DIRECTIONS: Arrange the data from its start through the line containing "purple ellipse at" as a Markdown table with columns Row and Text, numbering each line and omitting blank lines and the pictures.

Collected data:
------------------------------------------------------------

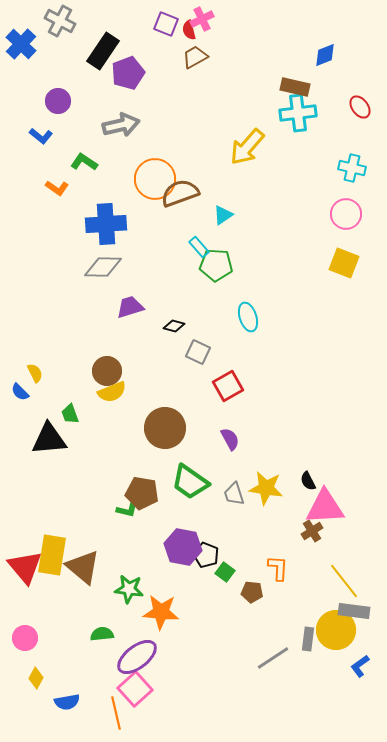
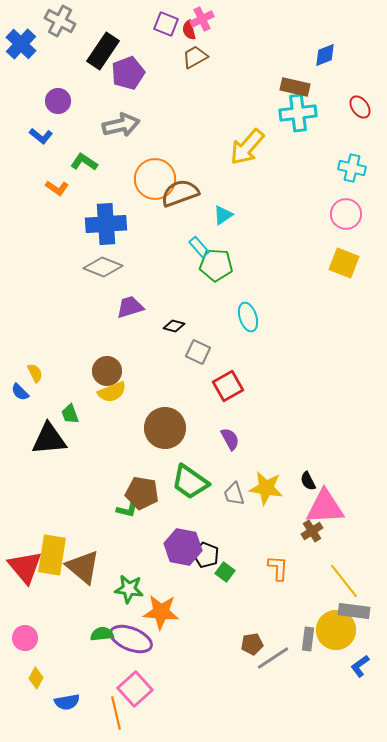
gray diamond at (103, 267): rotated 21 degrees clockwise
brown pentagon at (252, 592): moved 52 px down; rotated 15 degrees counterclockwise
purple ellipse at (137, 657): moved 6 px left, 18 px up; rotated 60 degrees clockwise
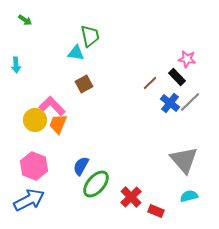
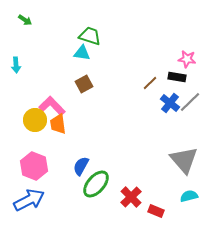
green trapezoid: rotated 60 degrees counterclockwise
cyan triangle: moved 6 px right
black rectangle: rotated 36 degrees counterclockwise
orange trapezoid: rotated 30 degrees counterclockwise
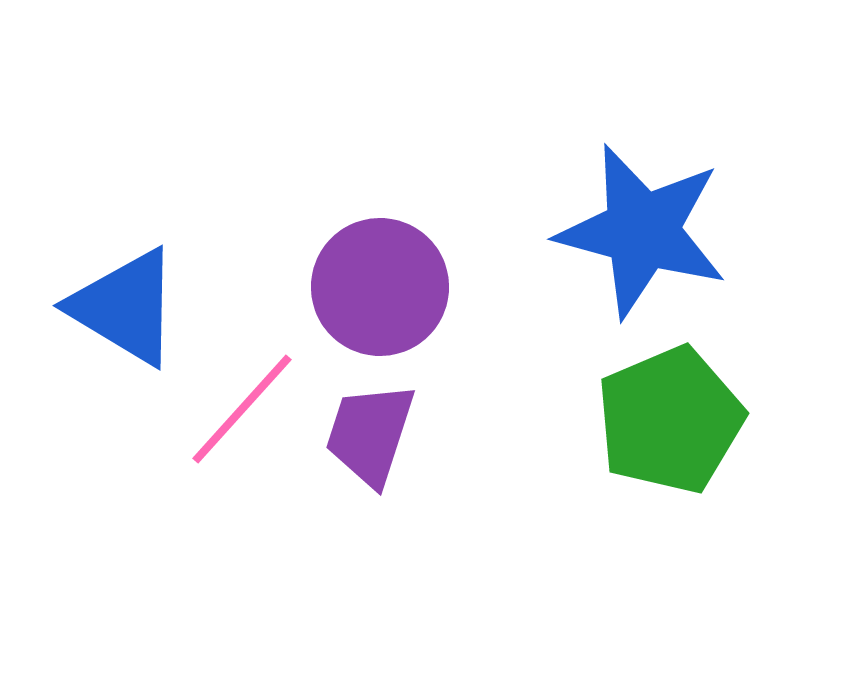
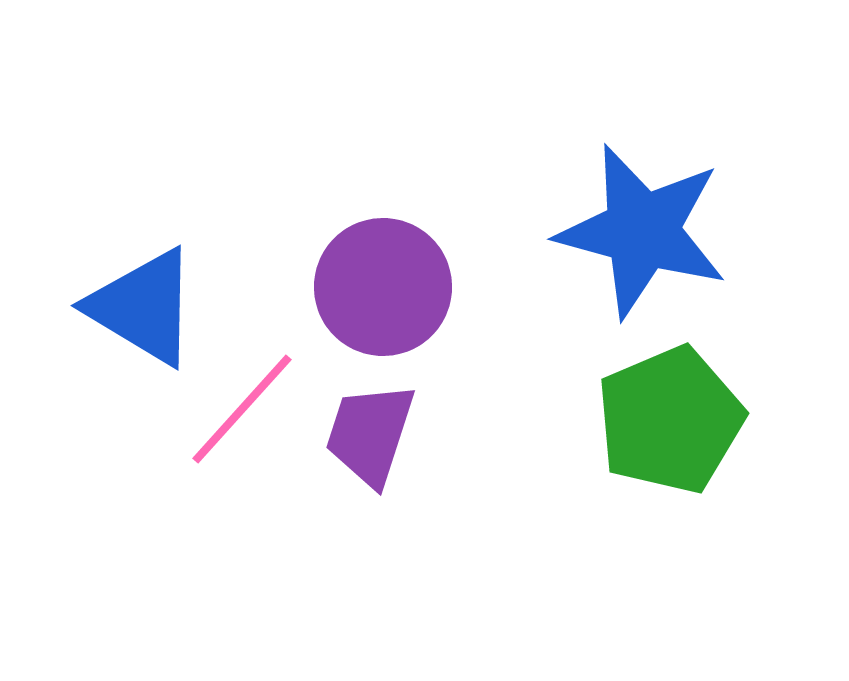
purple circle: moved 3 px right
blue triangle: moved 18 px right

------------------------------------------------------------

ANSWER TO THE EXERCISE:
| Row | Text |
|---|---|
| 1 | gray diamond at (103, 267): rotated 21 degrees clockwise |
| 2 | brown pentagon at (252, 592): moved 52 px down; rotated 15 degrees counterclockwise |
| 3 | purple ellipse at (137, 657): moved 6 px left, 18 px up; rotated 60 degrees clockwise |